▶ **Task requirements**
Go through the records that follow and tally the lines with "AGND" in them; answer with the number alone.
______________________________
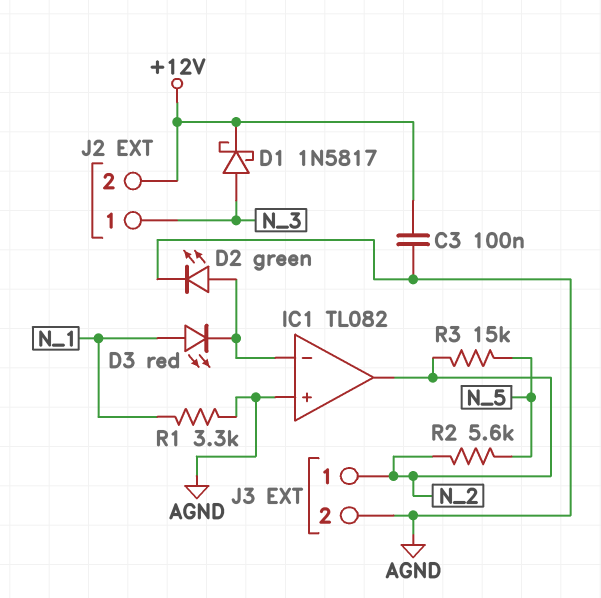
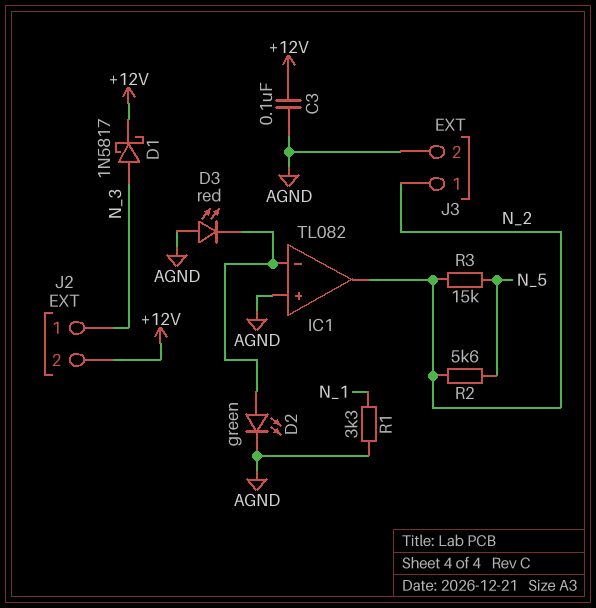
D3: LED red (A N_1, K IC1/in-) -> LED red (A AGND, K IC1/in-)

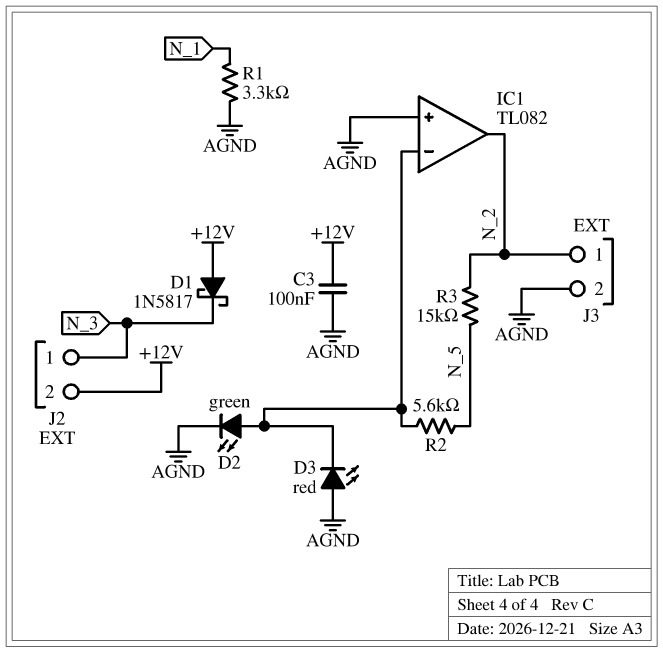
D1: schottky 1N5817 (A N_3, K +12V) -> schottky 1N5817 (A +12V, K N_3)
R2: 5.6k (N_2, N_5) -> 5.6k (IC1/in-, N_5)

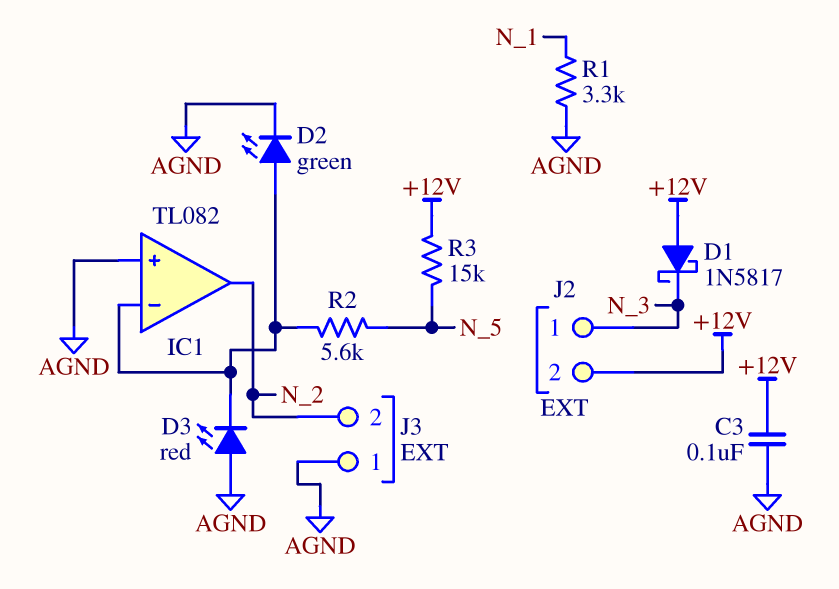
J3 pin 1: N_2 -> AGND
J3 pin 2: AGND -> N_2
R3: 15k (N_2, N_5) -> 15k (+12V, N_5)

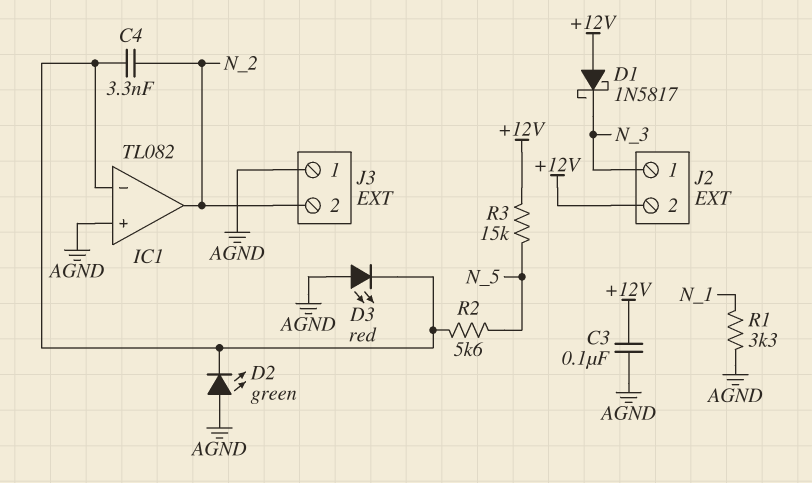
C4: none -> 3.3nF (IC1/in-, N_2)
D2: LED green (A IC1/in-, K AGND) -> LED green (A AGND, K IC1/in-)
______________________________
▶ **Expected answer**
4